Spatial reasoning data:
————
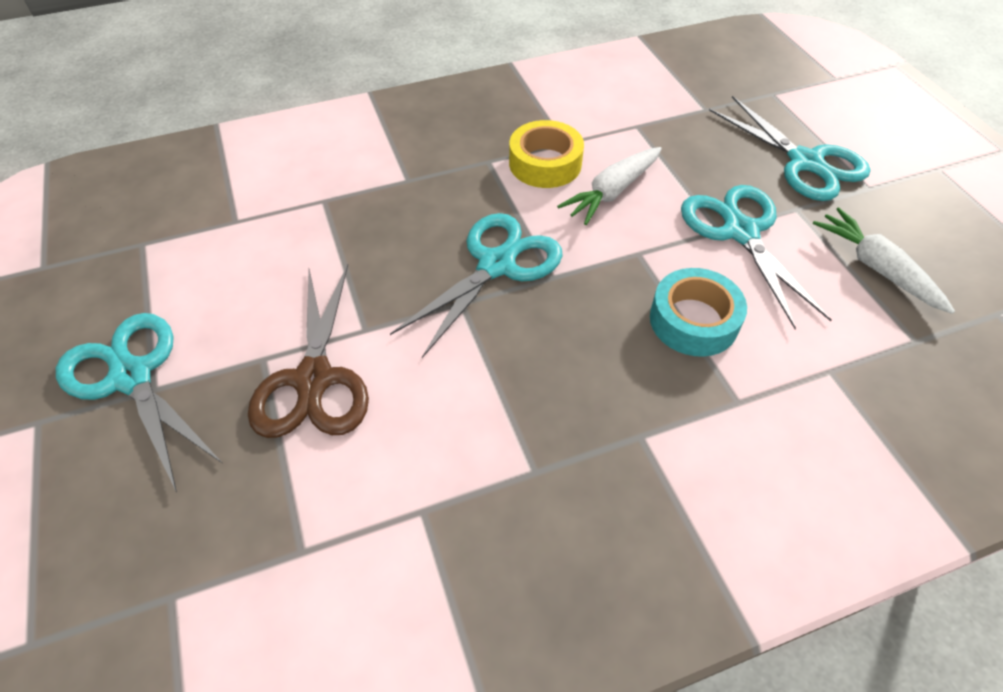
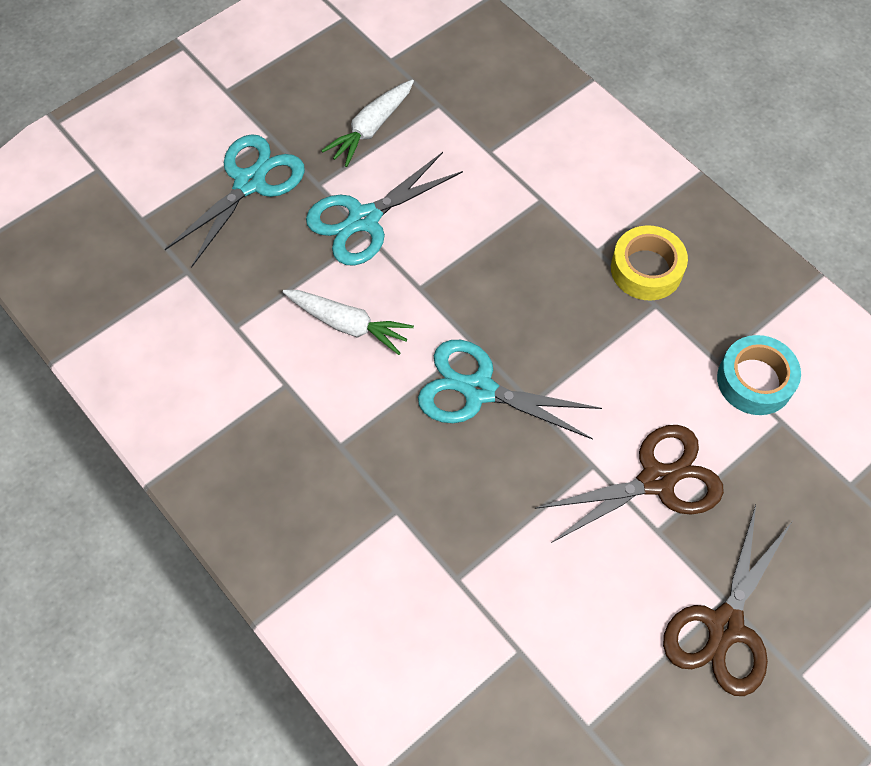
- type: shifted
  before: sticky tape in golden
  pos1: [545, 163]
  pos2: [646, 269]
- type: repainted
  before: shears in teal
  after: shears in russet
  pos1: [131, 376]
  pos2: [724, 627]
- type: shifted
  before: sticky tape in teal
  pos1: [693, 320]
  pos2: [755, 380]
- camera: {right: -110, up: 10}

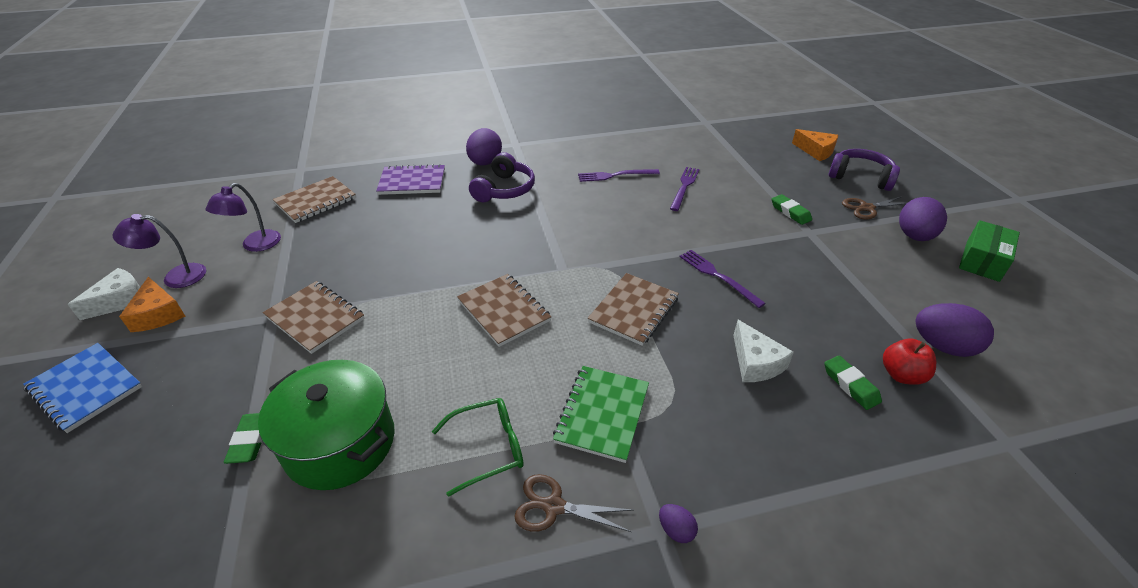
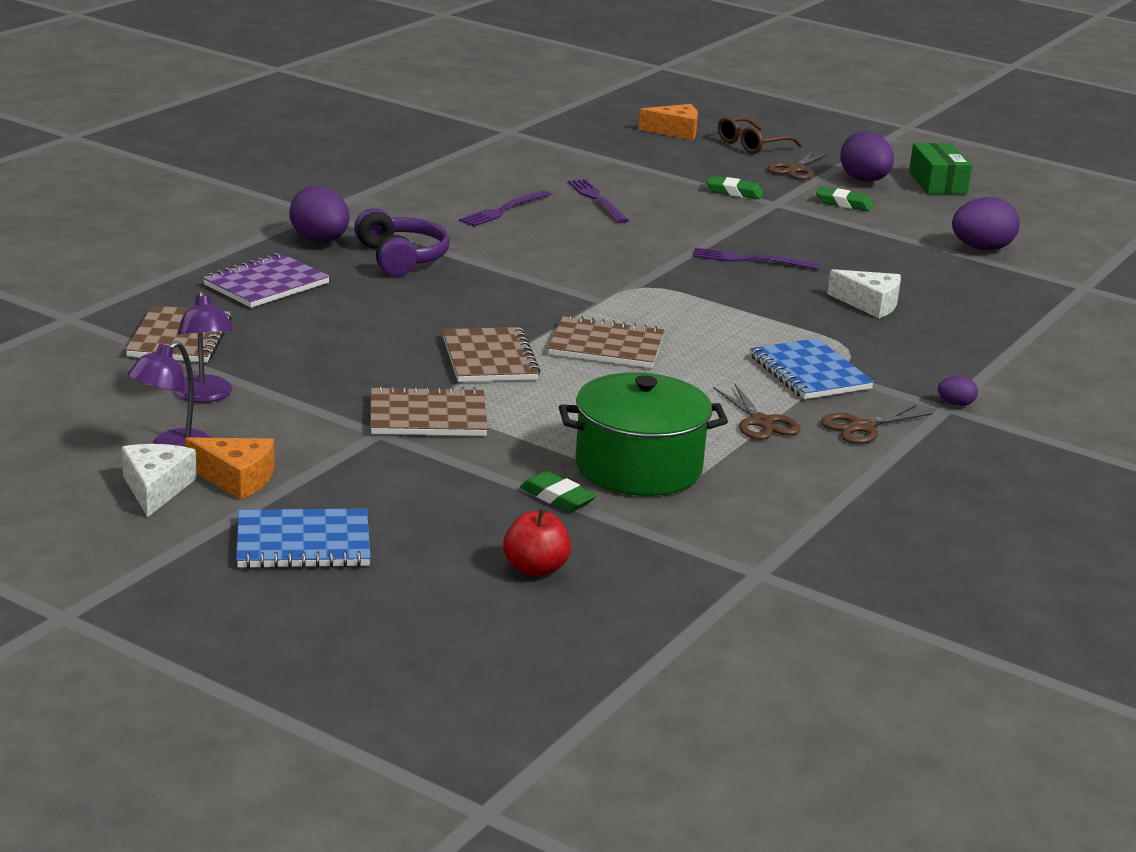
- type: shifted
  before: notebook in russet
  pos1: [634, 310]
  pos2: [489, 359]
- type: shifted
  before: apple fruit in crimson
  pos1: [901, 375]
  pos2: [535, 569]
- type: swapped
  before: eyeglasses in green
  after: shears in russet
  pos1: [488, 448]
  pos2: [761, 422]
- type: swapped
  before: headset in violet
  after: eyeglasses in russet
  pos1: [860, 177]
  pos2: [752, 144]
- type: repainted
  before: notebook in green
  after: notebook in royal blue
  pos1: [602, 414]
  pos2: [809, 373]
- type: shifted
  before: eraser in green
  pos1: [850, 385]
  pos2: [844, 203]
- camera: {right: -45, up: -15}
————
A faithful, word-for-word copy of the data is needed; the pictures should not appear in it.

- type: shifted
  before: sticky tape in golden
  pos1: [545, 163]
  pos2: [646, 269]
- type: repainted
  before: shears in teal
  after: shears in russet
  pos1: [131, 376]
  pos2: [724, 627]
- type: shifted
  before: sticky tape in teal
  pos1: [693, 320]
  pos2: [755, 380]
- camera: {right: -110, up: 10}

- type: shifted
  before: notebook in russet
  pos1: [634, 310]
  pos2: [489, 359]
- type: shifted
  before: apple fruit in crimson
  pos1: [901, 375]
  pos2: [535, 569]
- type: swapped
  before: eyeglasses in green
  after: shears in russet
  pos1: [488, 448]
  pos2: [761, 422]
- type: swapped
  before: headset in violet
  after: eyeglasses in russet
  pos1: [860, 177]
  pos2: [752, 144]
- type: repainted
  before: notebook in green
  after: notebook in royal blue
  pos1: [602, 414]
  pos2: [809, 373]
- type: shifted
  before: eraser in green
  pos1: [850, 385]
  pos2: [844, 203]
- camera: {right: -45, up: -15}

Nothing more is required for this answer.